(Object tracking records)
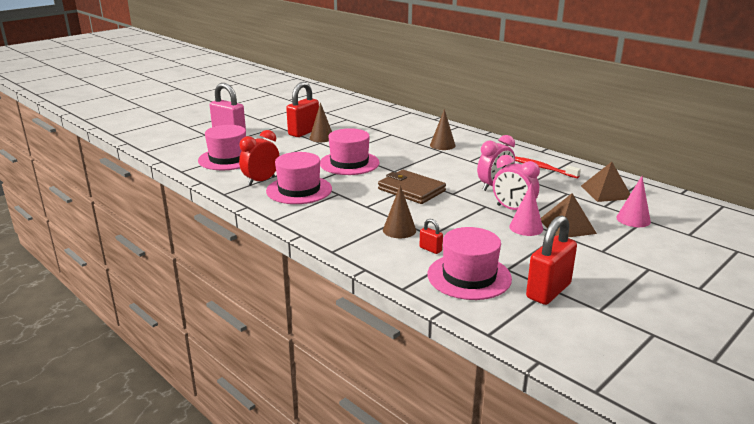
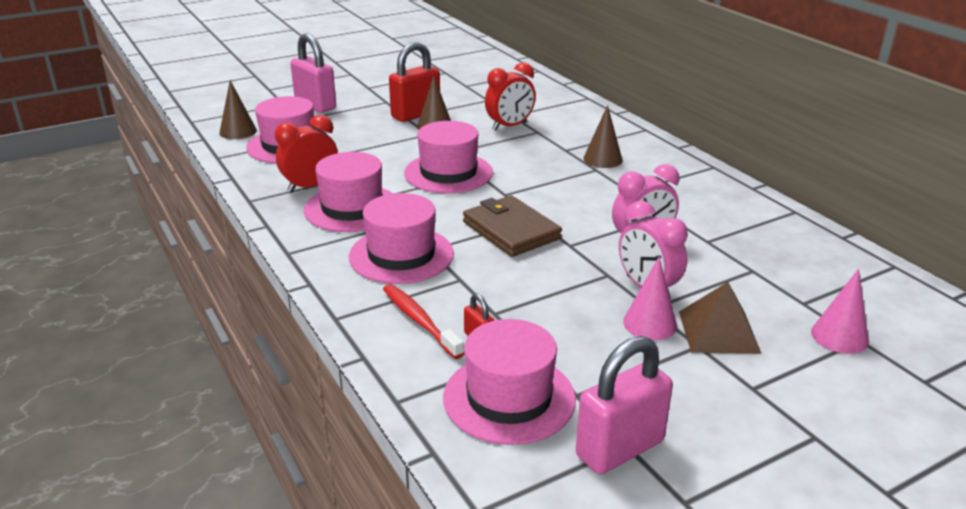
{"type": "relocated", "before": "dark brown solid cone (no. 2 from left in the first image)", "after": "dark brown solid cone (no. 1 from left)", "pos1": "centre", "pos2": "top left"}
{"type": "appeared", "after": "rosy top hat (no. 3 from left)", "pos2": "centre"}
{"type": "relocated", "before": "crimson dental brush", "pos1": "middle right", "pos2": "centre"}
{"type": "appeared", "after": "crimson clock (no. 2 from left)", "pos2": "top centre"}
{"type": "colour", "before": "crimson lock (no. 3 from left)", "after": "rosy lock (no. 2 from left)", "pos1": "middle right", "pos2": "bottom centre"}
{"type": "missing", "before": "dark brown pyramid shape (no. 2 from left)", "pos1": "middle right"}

--

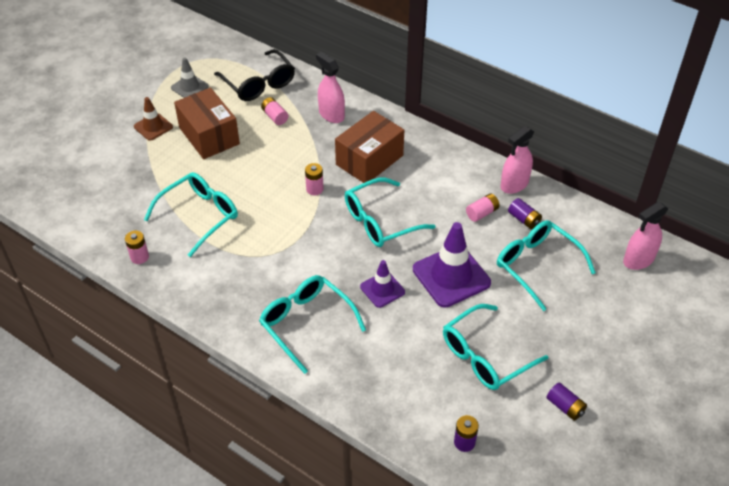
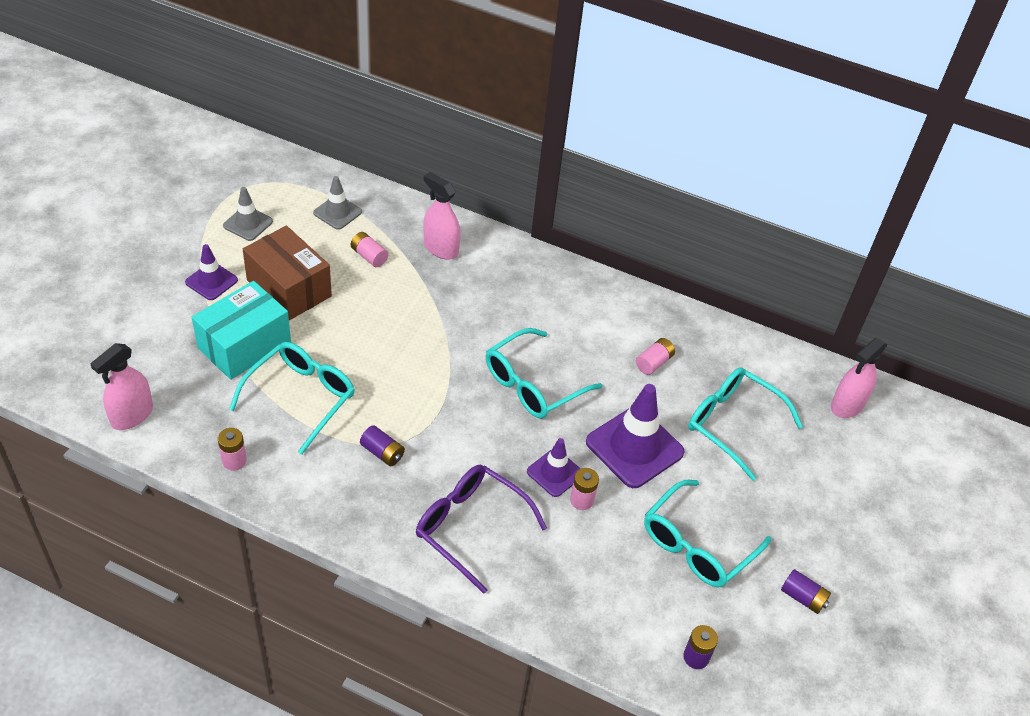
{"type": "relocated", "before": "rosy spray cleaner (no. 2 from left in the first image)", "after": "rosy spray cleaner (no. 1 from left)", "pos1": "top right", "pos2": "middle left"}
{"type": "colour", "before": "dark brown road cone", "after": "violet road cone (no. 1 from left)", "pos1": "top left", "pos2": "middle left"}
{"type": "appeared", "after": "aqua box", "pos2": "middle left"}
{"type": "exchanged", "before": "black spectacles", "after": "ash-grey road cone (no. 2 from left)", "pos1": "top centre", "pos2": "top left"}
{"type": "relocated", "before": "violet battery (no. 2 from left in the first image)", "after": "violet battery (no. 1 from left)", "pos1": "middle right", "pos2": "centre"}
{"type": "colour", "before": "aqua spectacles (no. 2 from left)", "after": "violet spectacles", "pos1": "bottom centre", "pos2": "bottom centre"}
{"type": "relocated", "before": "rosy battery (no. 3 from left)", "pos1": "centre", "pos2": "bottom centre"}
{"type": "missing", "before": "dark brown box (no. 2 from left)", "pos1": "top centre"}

§ Problem requirements
Isolate the lines above that contain the word "aqua" and copy them.

§ Output for this task
{"type": "appeared", "after": "aqua box", "pos2": "middle left"}
{"type": "colour", "before": "aqua spectacles (no. 2 from left)", "after": "violet spectacles", "pos1": "bottom centre", "pos2": "bottom centre"}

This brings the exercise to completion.